● **Instructions to follow**
I need the lines from the one with "DIGITS2: HT16K33 -> TM1650" through the end of the material, copied exactly and with nothing else included.

● **Data**
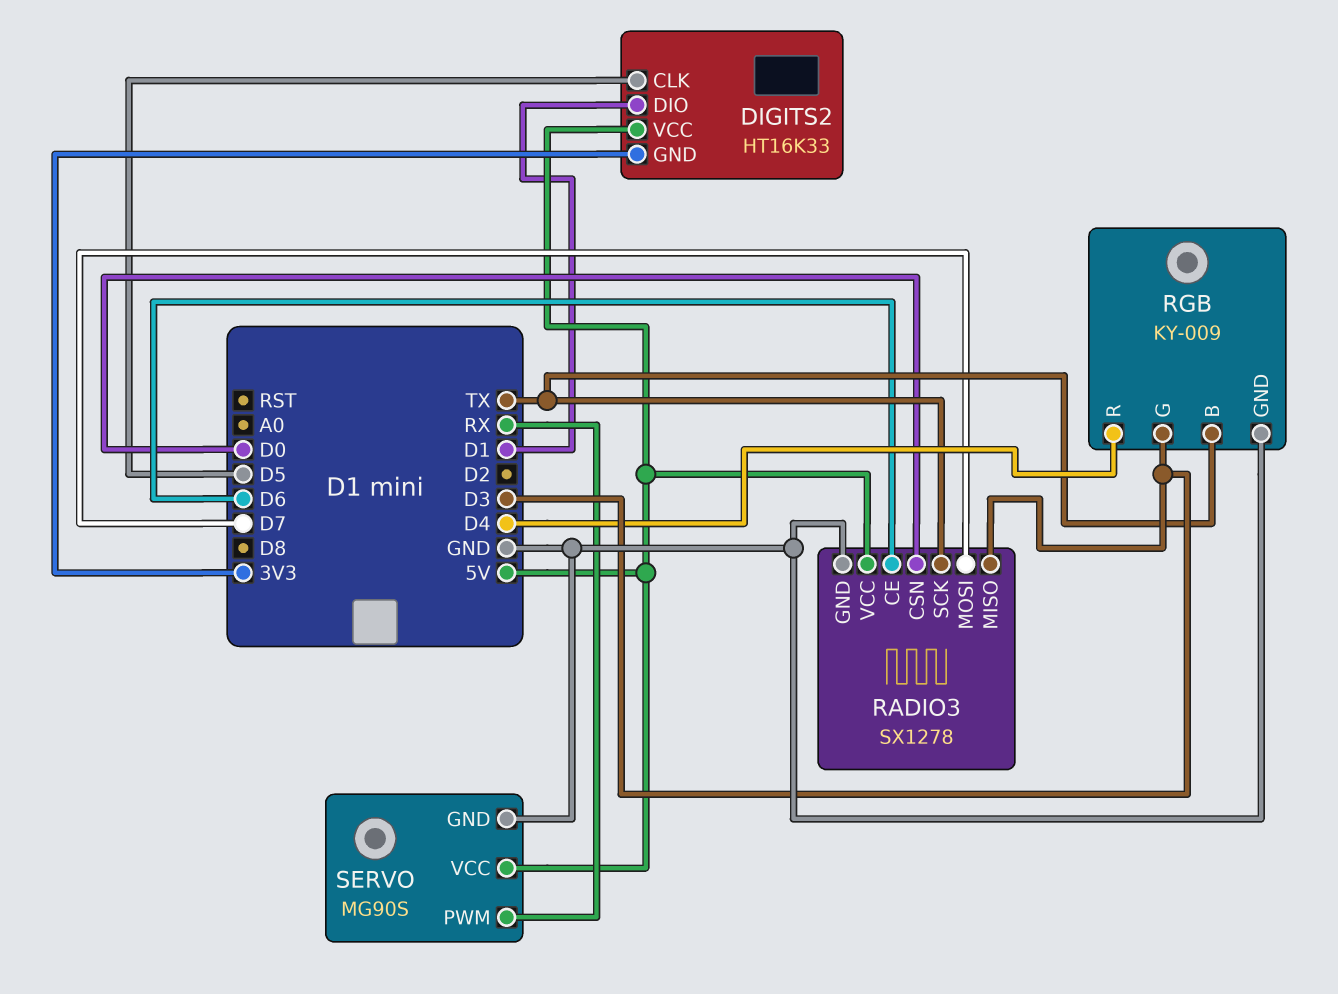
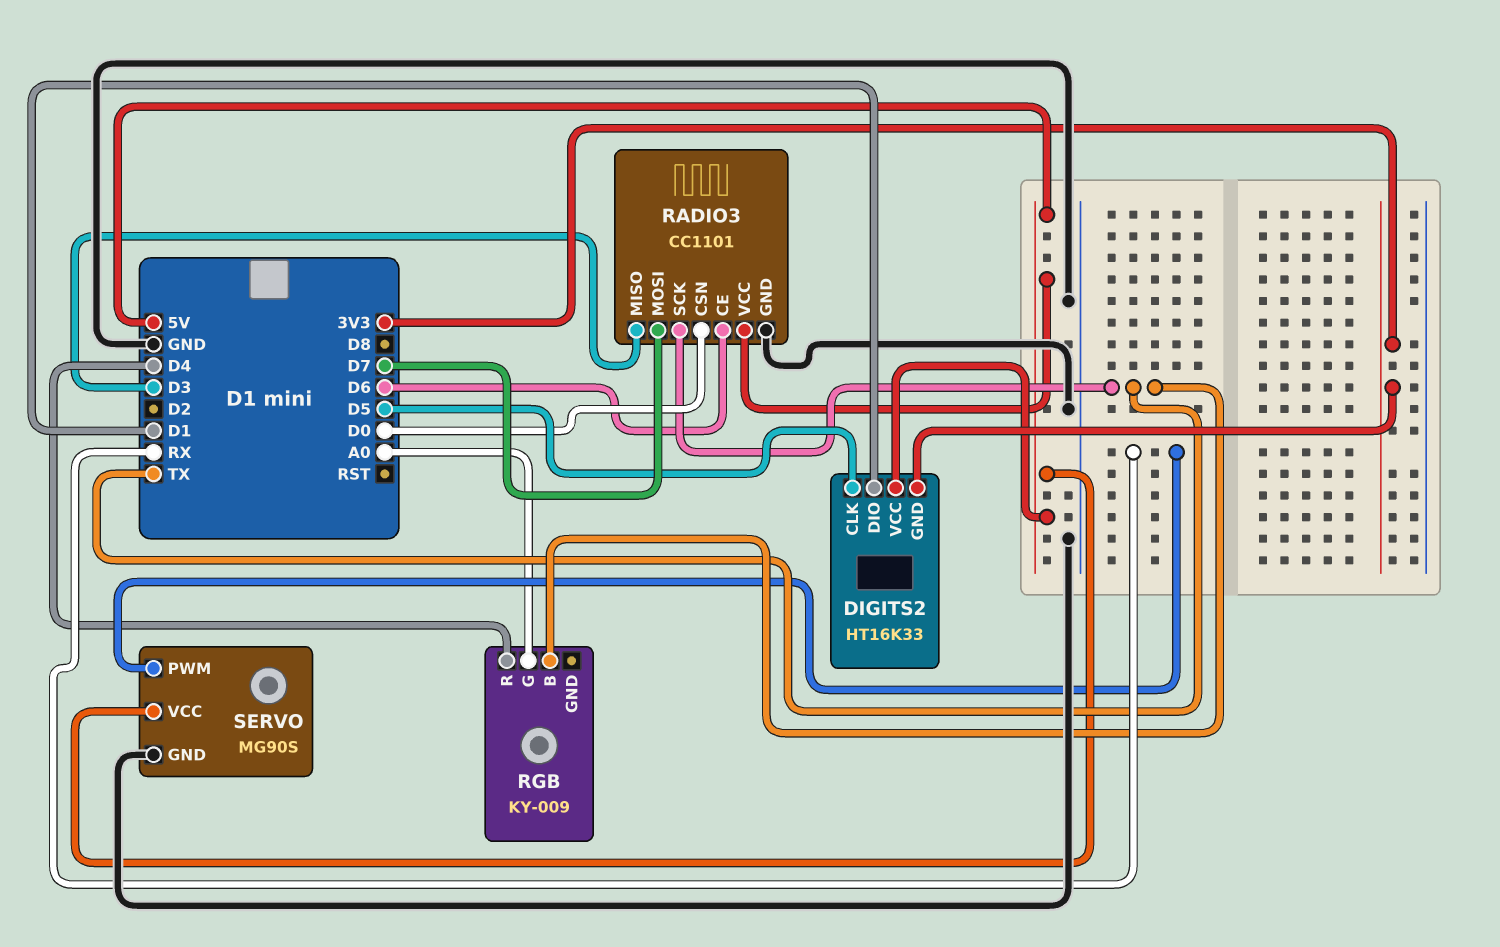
RADIO3: SX1278 -> CC1101
RGB pin G: D3 -> A0
RGB pin GND: GND -> none

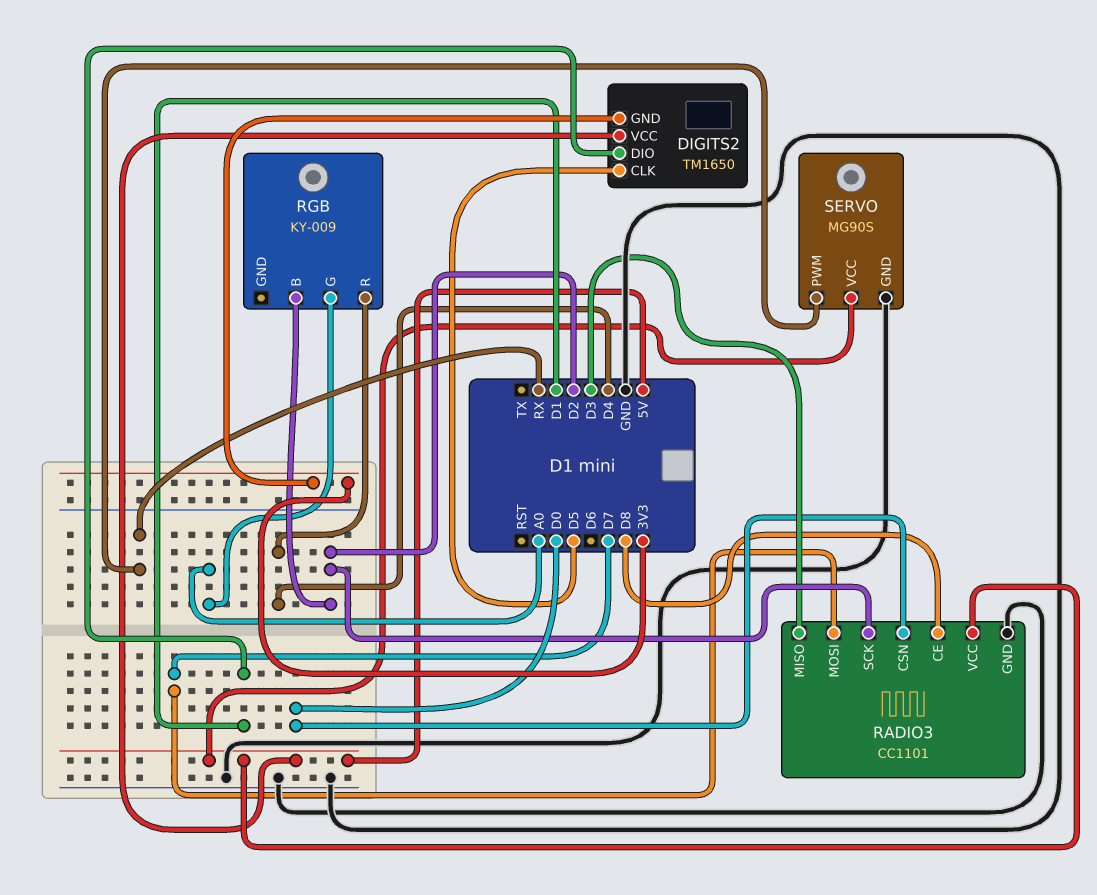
DIGITS2: HT16K33 -> TM1650
RADIO3 pin CE: D6 -> D8
RADIO3 pin SCK: TX -> D2
RGB pin B: TX -> D2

● **Answer for this exercise**
DIGITS2: HT16K33 -> TM1650
RADIO3 pin CE: D6 -> D8
RADIO3 pin SCK: TX -> D2
RGB pin B: TX -> D2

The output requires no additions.